ASSIGNMENT: In the copy, include no images, and repeat each entry precisely as written.

═════ SOURCE DATA ═════

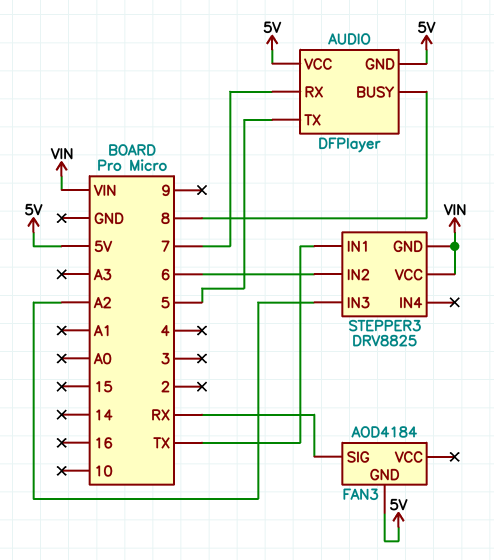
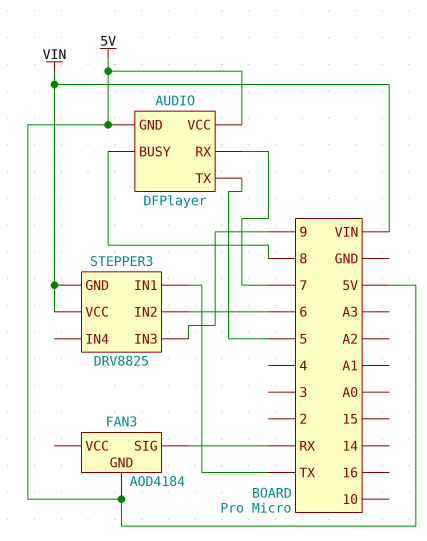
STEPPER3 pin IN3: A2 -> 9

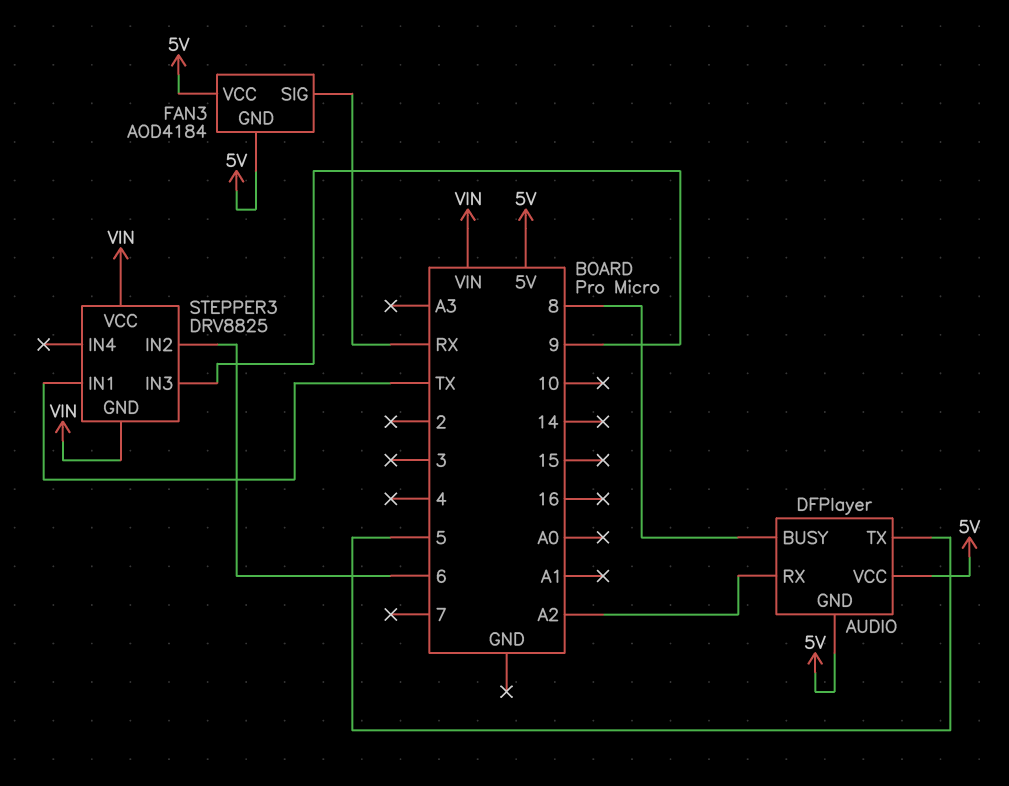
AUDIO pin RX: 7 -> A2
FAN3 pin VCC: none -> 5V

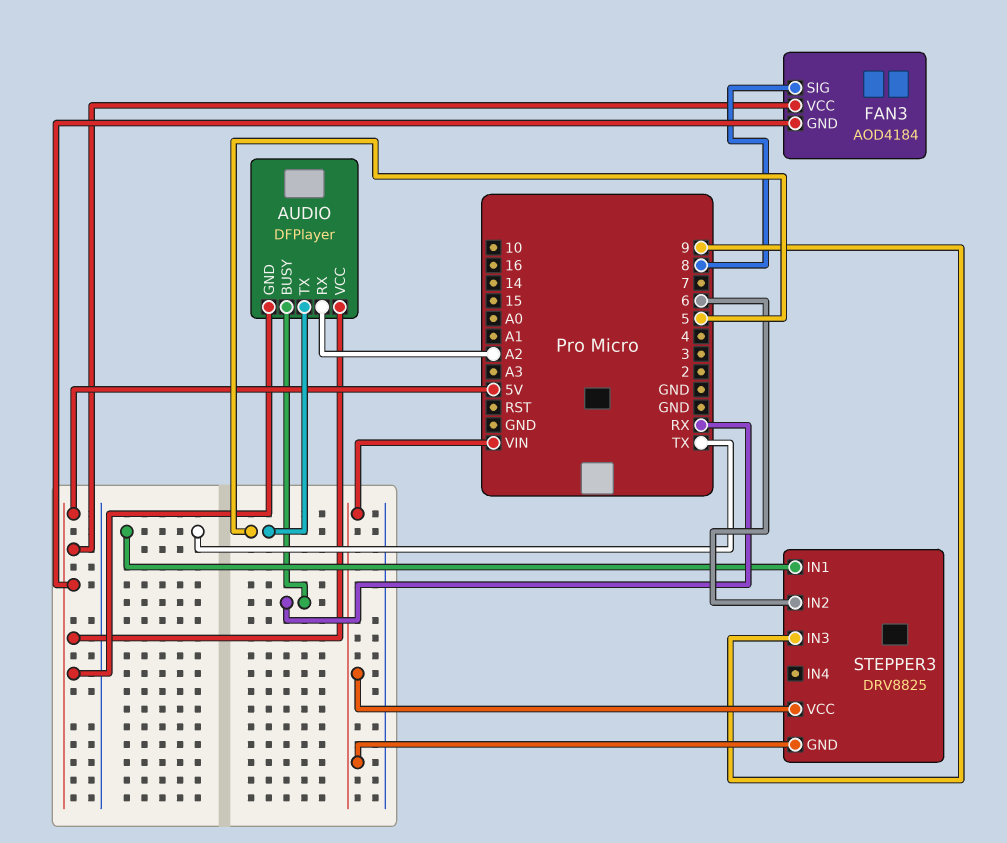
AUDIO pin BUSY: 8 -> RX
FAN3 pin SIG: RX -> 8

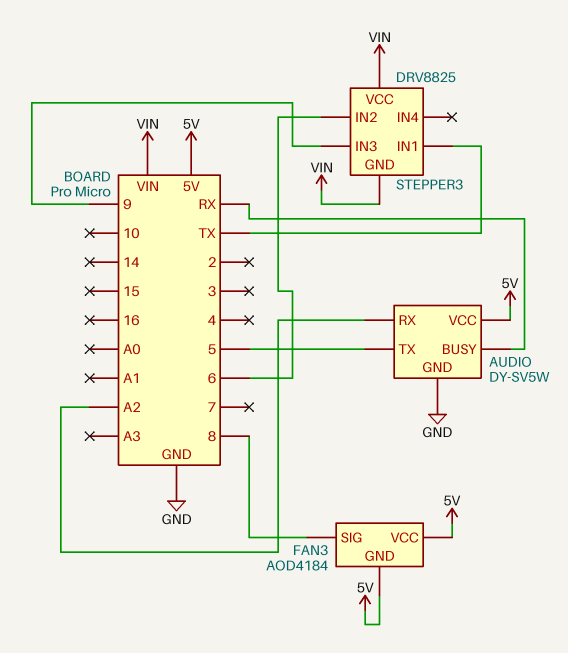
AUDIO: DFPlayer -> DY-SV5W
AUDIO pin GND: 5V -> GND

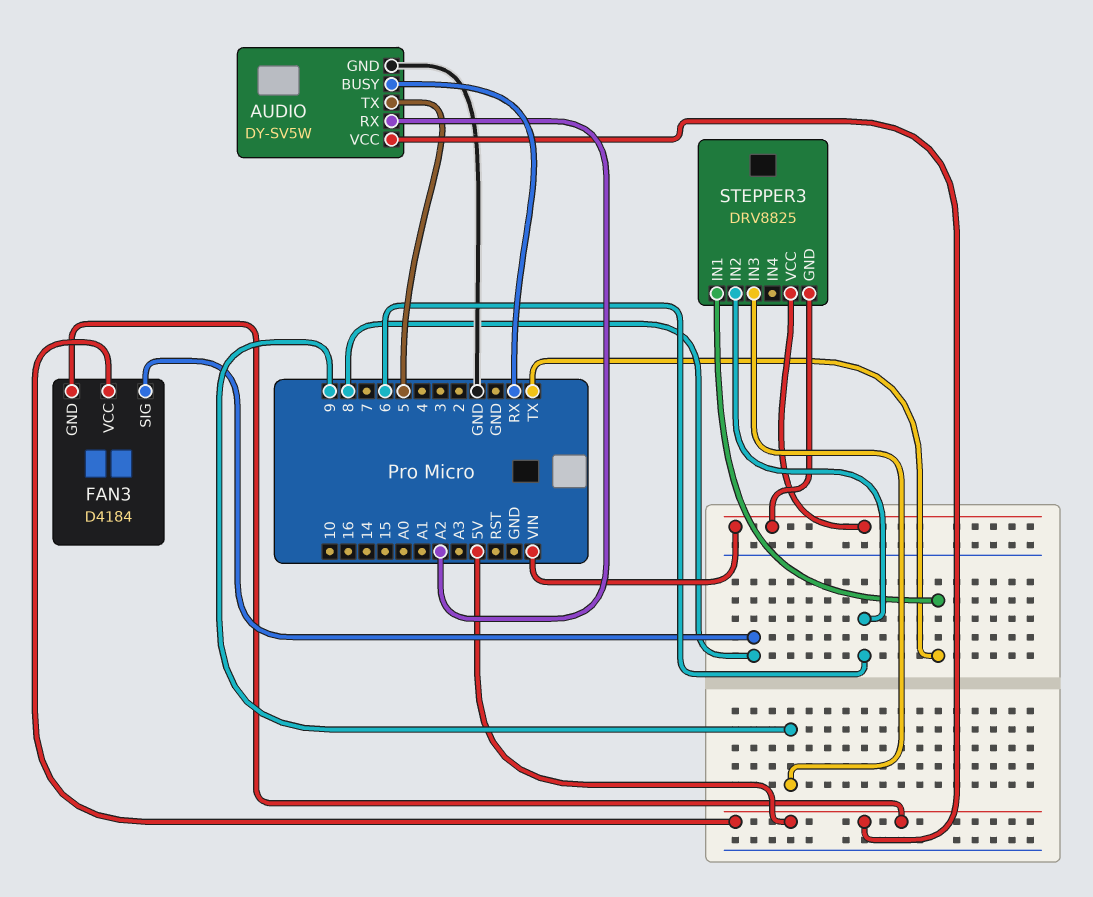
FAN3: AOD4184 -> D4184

═════

ANSWER AREA:
STEPPER3 pin IN3: A2 -> 9

AUDIO pin RX: 7 -> A2
FAN3 pin VCC: none -> 5V

AUDIO pin BUSY: 8 -> RX
FAN3 pin SIG: RX -> 8

AUDIO: DFPlayer -> DY-SV5W
AUDIO pin GND: 5V -> GND

FAN3: AOD4184 -> D4184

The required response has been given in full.